- **EXERCISE DIRECTIONS**: Work through the listing below and state how many of its lines hold the word "none". Give no other output.

- **DATASET RECORDS**:
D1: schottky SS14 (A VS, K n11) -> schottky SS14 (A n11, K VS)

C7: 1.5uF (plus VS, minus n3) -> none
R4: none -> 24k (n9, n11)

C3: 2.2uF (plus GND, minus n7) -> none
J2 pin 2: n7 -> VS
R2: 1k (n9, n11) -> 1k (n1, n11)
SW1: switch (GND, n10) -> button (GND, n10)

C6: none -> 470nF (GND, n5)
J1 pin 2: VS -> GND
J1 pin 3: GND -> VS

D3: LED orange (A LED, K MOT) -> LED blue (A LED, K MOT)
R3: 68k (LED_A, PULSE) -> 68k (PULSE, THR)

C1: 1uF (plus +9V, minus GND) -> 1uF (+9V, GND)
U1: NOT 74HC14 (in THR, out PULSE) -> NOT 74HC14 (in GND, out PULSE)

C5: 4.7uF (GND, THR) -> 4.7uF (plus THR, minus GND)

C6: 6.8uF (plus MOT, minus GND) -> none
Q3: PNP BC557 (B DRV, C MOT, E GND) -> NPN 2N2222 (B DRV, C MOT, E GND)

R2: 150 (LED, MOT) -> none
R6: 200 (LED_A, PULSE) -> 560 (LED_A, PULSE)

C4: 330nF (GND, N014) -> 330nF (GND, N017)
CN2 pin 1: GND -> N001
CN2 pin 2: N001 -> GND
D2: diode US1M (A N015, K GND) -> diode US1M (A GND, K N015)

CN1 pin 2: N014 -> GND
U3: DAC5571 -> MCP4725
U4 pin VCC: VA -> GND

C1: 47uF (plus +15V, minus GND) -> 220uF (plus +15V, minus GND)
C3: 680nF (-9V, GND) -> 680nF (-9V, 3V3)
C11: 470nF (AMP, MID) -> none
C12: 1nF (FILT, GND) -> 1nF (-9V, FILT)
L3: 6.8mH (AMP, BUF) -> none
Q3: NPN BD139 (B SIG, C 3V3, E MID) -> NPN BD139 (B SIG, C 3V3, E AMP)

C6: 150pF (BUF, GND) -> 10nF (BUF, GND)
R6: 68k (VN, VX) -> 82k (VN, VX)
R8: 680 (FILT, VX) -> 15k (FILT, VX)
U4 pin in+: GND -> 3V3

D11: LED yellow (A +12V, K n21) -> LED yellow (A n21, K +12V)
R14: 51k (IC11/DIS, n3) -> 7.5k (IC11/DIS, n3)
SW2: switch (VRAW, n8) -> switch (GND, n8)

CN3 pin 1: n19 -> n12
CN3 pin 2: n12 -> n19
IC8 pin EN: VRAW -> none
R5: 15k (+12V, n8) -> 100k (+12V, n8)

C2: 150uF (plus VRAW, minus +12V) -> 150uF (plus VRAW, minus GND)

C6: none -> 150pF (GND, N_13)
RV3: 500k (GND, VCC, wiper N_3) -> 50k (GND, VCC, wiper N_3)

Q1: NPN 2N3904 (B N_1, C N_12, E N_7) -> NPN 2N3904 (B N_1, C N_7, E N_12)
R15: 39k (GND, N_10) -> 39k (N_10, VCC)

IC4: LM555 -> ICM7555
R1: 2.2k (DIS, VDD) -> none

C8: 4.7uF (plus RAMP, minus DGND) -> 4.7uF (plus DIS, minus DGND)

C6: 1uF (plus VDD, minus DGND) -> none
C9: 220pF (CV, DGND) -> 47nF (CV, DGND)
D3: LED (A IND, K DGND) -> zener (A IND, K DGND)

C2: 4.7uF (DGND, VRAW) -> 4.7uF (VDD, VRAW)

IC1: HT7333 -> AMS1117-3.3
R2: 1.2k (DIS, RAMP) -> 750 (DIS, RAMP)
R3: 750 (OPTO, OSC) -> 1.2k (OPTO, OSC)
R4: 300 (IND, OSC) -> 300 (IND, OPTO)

- **SOLUTION TO THE PROBLEM**: 12